> **TASK PROMPT**: Repeat every record below exactly as it appears.

[Stored data entries]
--- START ---

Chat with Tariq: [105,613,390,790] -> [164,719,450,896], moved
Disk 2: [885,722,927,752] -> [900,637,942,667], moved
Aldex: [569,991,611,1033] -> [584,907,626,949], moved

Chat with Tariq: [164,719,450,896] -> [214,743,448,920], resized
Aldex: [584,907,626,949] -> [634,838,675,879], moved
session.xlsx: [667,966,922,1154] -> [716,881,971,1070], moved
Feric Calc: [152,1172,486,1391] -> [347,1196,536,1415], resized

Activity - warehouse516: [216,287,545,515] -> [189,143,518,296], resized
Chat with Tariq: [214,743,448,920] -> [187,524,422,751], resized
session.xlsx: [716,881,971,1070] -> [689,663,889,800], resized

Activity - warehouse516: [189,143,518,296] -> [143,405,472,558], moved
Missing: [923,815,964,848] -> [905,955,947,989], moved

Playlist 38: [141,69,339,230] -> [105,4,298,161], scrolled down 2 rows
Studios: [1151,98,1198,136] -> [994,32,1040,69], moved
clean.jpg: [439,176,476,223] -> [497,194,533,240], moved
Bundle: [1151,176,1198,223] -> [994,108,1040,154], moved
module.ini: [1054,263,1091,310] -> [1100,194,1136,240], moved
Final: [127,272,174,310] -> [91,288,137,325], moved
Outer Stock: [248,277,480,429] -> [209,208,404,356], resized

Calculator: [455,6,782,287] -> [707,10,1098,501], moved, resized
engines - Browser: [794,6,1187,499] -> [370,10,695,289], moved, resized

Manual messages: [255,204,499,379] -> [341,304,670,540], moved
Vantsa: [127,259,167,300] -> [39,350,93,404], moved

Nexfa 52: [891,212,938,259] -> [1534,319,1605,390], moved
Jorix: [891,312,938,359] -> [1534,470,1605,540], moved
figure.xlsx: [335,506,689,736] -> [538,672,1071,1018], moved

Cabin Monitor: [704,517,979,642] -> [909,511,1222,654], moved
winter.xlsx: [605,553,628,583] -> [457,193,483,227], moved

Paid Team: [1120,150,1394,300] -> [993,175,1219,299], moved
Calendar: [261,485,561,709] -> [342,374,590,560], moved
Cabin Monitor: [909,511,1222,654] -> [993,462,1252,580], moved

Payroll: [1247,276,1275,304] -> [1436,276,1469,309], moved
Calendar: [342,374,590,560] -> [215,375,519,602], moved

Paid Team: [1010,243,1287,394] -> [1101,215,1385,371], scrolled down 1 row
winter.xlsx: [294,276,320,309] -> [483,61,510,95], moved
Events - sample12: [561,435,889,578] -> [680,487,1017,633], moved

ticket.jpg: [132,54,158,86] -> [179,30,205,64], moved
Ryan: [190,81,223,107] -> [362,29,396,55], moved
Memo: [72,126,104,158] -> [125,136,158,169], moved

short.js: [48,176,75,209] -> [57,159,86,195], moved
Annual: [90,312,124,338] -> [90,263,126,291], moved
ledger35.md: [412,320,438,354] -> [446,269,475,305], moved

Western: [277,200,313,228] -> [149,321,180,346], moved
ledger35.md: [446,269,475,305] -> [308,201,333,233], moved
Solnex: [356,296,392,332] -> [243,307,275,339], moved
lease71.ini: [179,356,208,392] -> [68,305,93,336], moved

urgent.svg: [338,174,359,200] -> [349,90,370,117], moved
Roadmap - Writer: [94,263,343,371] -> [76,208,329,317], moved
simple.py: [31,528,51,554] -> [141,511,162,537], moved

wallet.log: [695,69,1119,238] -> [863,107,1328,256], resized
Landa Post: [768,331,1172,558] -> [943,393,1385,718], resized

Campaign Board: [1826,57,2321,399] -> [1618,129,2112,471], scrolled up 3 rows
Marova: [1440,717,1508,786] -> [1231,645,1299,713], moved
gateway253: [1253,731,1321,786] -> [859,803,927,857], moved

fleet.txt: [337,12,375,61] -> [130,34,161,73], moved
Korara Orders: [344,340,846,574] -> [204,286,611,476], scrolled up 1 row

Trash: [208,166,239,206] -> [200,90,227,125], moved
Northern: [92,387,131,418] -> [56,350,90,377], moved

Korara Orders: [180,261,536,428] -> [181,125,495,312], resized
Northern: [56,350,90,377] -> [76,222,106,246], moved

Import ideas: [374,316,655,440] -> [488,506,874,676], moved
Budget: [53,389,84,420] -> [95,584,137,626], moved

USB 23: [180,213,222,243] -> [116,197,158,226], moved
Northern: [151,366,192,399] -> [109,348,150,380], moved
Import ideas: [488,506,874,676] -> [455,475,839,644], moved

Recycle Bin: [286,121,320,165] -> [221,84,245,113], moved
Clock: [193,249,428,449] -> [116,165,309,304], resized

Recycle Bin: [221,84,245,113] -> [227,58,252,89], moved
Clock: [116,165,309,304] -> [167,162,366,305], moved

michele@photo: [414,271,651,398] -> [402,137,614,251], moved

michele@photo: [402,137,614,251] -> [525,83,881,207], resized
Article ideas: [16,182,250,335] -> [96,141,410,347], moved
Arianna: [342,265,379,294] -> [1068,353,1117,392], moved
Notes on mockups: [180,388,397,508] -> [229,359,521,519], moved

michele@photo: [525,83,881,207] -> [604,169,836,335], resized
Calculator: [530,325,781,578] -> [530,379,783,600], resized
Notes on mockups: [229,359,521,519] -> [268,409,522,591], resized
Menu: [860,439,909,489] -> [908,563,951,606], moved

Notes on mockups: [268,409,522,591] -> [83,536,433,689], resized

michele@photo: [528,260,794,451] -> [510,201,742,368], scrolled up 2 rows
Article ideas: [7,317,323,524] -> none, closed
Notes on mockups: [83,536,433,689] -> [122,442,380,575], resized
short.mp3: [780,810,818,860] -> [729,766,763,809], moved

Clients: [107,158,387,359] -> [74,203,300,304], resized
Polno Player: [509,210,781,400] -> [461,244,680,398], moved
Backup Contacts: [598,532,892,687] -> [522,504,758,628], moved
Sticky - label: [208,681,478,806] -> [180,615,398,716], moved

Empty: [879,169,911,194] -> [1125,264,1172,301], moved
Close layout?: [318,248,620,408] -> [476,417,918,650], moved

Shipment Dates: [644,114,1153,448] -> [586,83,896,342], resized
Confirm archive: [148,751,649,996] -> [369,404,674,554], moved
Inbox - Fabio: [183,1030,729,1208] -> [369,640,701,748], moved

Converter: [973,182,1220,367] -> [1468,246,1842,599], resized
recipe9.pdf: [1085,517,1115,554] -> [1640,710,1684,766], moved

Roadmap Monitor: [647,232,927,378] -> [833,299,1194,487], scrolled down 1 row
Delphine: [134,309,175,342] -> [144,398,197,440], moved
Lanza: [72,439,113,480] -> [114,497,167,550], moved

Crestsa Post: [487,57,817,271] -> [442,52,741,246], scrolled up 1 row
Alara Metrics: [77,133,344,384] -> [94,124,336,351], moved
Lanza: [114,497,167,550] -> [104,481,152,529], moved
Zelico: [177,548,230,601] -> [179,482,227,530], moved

--- END ---

> **SOLUTION**:
Chat with Tariq: [105,613,390,790] -> [164,719,450,896], moved
Disk 2: [885,722,927,752] -> [900,637,942,667], moved
Aldex: [569,991,611,1033] -> [584,907,626,949], moved

Chat with Tariq: [164,719,450,896] -> [214,743,448,920], resized
Aldex: [584,907,626,949] -> [634,838,675,879], moved
session.xlsx: [667,966,922,1154] -> [716,881,971,1070], moved
Feric Calc: [152,1172,486,1391] -> [347,1196,536,1415], resized

Activity - warehouse516: [216,287,545,515] -> [189,143,518,296], resized
Chat with Tariq: [214,743,448,920] -> [187,524,422,751], resized
session.xlsx: [716,881,971,1070] -> [689,663,889,800], resized

Activity - warehouse516: [189,143,518,296] -> [143,405,472,558], moved
Missing: [923,815,964,848] -> [905,955,947,989], moved

Playlist 38: [141,69,339,230] -> [105,4,298,161], scrolled down 2 rows
Studios: [1151,98,1198,136] -> [994,32,1040,69], moved
clean.jpg: [439,176,476,223] -> [497,194,533,240], moved
Bundle: [1151,176,1198,223] -> [994,108,1040,154], moved
module.ini: [1054,263,1091,310] -> [1100,194,1136,240], moved
Final: [127,272,174,310] -> [91,288,137,325], moved
Outer Stock: [248,277,480,429] -> [209,208,404,356], resized

Calculator: [455,6,782,287] -> [707,10,1098,501], moved, resized
engines - Browser: [794,6,1187,499] -> [370,10,695,289], moved, resized

Manual messages: [255,204,499,379] -> [341,304,670,540], moved
Vantsa: [127,259,167,300] -> [39,350,93,404], moved

Nexfa 52: [891,212,938,259] -> [1534,319,1605,390], moved
Jorix: [891,312,938,359] -> [1534,470,1605,540], moved
figure.xlsx: [335,506,689,736] -> [538,672,1071,1018], moved

Cabin Monitor: [704,517,979,642] -> [909,511,1222,654], moved
winter.xlsx: [605,553,628,583] -> [457,193,483,227], moved

Paid Team: [1120,150,1394,300] -> [993,175,1219,299], moved
Calendar: [261,485,561,709] -> [342,374,590,560], moved
Cabin Monitor: [909,511,1222,654] -> [993,462,1252,580], moved

Payroll: [1247,276,1275,304] -> [1436,276,1469,309], moved
Calendar: [342,374,590,560] -> [215,375,519,602], moved

Paid Team: [1010,243,1287,394] -> [1101,215,1385,371], scrolled down 1 row
winter.xlsx: [294,276,320,309] -> [483,61,510,95], moved
Events - sample12: [561,435,889,578] -> [680,487,1017,633], moved

ticket.jpg: [132,54,158,86] -> [179,30,205,64], moved
Ryan: [190,81,223,107] -> [362,29,396,55], moved
Memo: [72,126,104,158] -> [125,136,158,169], moved

short.js: [48,176,75,209] -> [57,159,86,195], moved
Annual: [90,312,124,338] -> [90,263,126,291], moved
ledger35.md: [412,320,438,354] -> [446,269,475,305], moved

Western: [277,200,313,228] -> [149,321,180,346], moved
ledger35.md: [446,269,475,305] -> [308,201,333,233], moved
Solnex: [356,296,392,332] -> [243,307,275,339], moved
lease71.ini: [179,356,208,392] -> [68,305,93,336], moved

urgent.svg: [338,174,359,200] -> [349,90,370,117], moved
Roadmap - Writer: [94,263,343,371] -> [76,208,329,317], moved
simple.py: [31,528,51,554] -> [141,511,162,537], moved

wallet.log: [695,69,1119,238] -> [863,107,1328,256], resized
Landa Post: [768,331,1172,558] -> [943,393,1385,718], resized

Campaign Board: [1826,57,2321,399] -> [1618,129,2112,471], scrolled up 3 rows
Marova: [1440,717,1508,786] -> [1231,645,1299,713], moved
gateway253: [1253,731,1321,786] -> [859,803,927,857], moved

fleet.txt: [337,12,375,61] -> [130,34,161,73], moved
Korara Orders: [344,340,846,574] -> [204,286,611,476], scrolled up 1 row

Trash: [208,166,239,206] -> [200,90,227,125], moved
Northern: [92,387,131,418] -> [56,350,90,377], moved

Korara Orders: [180,261,536,428] -> [181,125,495,312], resized
Northern: [56,350,90,377] -> [76,222,106,246], moved

Import ideas: [374,316,655,440] -> [488,506,874,676], moved
Budget: [53,389,84,420] -> [95,584,137,626], moved

USB 23: [180,213,222,243] -> [116,197,158,226], moved
Northern: [151,366,192,399] -> [109,348,150,380], moved
Import ideas: [488,506,874,676] -> [455,475,839,644], moved

Recycle Bin: [286,121,320,165] -> [221,84,245,113], moved
Clock: [193,249,428,449] -> [116,165,309,304], resized

Recycle Bin: [221,84,245,113] -> [227,58,252,89], moved
Clock: [116,165,309,304] -> [167,162,366,305], moved

michele@photo: [414,271,651,398] -> [402,137,614,251], moved

michele@photo: [402,137,614,251] -> [525,83,881,207], resized
Article ideas: [16,182,250,335] -> [96,141,410,347], moved
Arianna: [342,265,379,294] -> [1068,353,1117,392], moved
Notes on mockups: [180,388,397,508] -> [229,359,521,519], moved

michele@photo: [525,83,881,207] -> [604,169,836,335], resized
Calculator: [530,325,781,578] -> [530,379,783,600], resized
Notes on mockups: [229,359,521,519] -> [268,409,522,591], resized
Menu: [860,439,909,489] -> [908,563,951,606], moved

Notes on mockups: [268,409,522,591] -> [83,536,433,689], resized

michele@photo: [528,260,794,451] -> [510,201,742,368], scrolled up 2 rows
Article ideas: [7,317,323,524] -> none, closed
Notes on mockups: [83,536,433,689] -> [122,442,380,575], resized
short.mp3: [780,810,818,860] -> [729,766,763,809], moved

Clients: [107,158,387,359] -> [74,203,300,304], resized
Polno Player: [509,210,781,400] -> [461,244,680,398], moved
Backup Contacts: [598,532,892,687] -> [522,504,758,628], moved
Sticky - label: [208,681,478,806] -> [180,615,398,716], moved

Empty: [879,169,911,194] -> [1125,264,1172,301], moved
Close layout?: [318,248,620,408] -> [476,417,918,650], moved

Shipment Dates: [644,114,1153,448] -> [586,83,896,342], resized
Confirm archive: [148,751,649,996] -> [369,404,674,554], moved
Inbox - Fabio: [183,1030,729,1208] -> [369,640,701,748], moved

Converter: [973,182,1220,367] -> [1468,246,1842,599], resized
recipe9.pdf: [1085,517,1115,554] -> [1640,710,1684,766], moved

Roadmap Monitor: [647,232,927,378] -> [833,299,1194,487], scrolled down 1 row
Delphine: [134,309,175,342] -> [144,398,197,440], moved
Lanza: [72,439,113,480] -> [114,497,167,550], moved

Crestsa Post: [487,57,817,271] -> [442,52,741,246], scrolled up 1 row
Alara Metrics: [77,133,344,384] -> [94,124,336,351], moved
Lanza: [114,497,167,550] -> [104,481,152,529], moved
Zelico: [177,548,230,601] -> [179,482,227,530], moved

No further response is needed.